- [Work to complete]
Please give again, word for word, the lines that lie between the start of the listing below and the line with "now: banane/jaune", both included.

- [Records to use]
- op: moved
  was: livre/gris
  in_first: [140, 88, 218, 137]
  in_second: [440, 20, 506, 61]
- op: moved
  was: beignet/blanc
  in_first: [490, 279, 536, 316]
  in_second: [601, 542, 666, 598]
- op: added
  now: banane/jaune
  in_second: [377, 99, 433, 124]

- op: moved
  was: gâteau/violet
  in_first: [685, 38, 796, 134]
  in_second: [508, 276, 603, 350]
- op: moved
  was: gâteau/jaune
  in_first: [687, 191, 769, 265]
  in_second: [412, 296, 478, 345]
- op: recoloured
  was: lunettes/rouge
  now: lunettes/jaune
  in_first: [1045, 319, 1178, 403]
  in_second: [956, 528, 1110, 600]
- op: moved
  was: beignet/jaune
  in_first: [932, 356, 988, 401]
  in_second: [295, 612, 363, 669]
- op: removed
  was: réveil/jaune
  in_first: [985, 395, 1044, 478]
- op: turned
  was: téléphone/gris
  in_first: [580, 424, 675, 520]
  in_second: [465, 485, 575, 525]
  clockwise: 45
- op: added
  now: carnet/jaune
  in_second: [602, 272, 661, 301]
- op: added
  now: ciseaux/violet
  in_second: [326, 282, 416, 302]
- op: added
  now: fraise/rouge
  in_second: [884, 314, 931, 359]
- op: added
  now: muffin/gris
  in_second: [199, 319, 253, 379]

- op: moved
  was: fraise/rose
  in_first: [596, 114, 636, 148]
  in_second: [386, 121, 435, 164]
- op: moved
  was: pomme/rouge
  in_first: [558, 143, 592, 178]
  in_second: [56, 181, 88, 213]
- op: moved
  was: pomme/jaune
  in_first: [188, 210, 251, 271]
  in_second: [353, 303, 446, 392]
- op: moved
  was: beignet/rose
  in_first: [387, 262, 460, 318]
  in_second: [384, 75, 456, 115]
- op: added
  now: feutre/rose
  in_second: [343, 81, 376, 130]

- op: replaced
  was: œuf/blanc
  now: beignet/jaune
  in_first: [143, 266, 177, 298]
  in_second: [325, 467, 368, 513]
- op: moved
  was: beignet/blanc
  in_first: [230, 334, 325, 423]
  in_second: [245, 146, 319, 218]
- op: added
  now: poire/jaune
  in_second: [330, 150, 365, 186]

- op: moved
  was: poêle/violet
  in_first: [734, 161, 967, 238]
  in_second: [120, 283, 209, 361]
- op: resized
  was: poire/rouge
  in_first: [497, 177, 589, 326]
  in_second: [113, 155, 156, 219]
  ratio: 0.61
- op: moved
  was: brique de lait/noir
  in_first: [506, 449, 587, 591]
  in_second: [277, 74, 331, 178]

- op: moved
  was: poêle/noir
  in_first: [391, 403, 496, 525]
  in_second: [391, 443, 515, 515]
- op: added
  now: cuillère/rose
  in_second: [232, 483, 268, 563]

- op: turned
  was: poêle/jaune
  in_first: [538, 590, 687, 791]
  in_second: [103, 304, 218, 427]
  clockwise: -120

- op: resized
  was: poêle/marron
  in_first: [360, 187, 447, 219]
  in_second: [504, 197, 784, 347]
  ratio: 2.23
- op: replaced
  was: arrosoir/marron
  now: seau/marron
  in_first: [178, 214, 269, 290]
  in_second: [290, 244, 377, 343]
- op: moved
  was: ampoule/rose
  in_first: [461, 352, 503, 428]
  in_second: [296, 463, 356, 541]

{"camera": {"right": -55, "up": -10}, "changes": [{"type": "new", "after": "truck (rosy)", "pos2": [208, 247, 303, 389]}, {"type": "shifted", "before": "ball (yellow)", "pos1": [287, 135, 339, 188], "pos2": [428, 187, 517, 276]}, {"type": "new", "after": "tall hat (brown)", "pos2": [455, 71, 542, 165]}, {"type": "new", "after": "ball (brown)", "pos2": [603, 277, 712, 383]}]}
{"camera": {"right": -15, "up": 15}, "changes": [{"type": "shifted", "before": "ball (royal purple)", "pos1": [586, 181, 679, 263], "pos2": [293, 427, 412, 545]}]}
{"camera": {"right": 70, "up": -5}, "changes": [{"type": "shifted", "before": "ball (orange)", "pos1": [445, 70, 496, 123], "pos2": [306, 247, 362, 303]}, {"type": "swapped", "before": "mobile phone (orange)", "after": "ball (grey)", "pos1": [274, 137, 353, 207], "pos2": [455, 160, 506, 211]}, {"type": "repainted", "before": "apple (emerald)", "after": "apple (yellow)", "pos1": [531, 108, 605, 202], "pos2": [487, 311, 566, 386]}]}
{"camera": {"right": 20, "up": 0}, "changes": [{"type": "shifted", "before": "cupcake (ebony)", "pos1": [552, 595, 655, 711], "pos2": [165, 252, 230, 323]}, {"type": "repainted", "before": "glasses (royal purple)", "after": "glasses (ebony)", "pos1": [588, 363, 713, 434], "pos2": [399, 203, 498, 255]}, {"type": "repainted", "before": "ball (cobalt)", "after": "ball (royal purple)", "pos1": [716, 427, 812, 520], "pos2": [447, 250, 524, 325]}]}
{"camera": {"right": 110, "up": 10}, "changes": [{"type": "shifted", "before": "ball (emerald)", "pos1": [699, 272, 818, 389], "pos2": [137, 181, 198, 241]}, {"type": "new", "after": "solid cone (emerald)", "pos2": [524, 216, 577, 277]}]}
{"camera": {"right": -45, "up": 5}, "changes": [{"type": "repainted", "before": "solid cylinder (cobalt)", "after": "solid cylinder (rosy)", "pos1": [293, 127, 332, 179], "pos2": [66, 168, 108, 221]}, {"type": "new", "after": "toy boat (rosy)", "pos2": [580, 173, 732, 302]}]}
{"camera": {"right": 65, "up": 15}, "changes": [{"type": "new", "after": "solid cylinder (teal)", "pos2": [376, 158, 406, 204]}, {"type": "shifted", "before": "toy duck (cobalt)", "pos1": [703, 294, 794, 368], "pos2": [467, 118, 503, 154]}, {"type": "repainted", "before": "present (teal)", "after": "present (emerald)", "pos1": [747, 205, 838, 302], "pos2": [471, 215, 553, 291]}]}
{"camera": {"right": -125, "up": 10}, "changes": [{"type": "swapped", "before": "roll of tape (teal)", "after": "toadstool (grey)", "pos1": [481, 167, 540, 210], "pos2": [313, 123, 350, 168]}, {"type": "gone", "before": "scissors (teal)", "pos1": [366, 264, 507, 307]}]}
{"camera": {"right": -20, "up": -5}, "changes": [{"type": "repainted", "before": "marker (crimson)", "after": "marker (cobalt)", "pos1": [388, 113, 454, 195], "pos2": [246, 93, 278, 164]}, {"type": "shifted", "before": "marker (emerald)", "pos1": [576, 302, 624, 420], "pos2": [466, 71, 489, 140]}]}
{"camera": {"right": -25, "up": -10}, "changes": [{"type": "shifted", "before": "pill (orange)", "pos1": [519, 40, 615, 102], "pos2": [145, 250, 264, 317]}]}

- [Solution for this problem]
- op: moved
  was: livre/gris
  in_first: [140, 88, 218, 137]
  in_second: [440, 20, 506, 61]
- op: moved
  was: beignet/blanc
  in_first: [490, 279, 536, 316]
  in_second: [601, 542, 666, 598]
- op: added
  now: banane/jaune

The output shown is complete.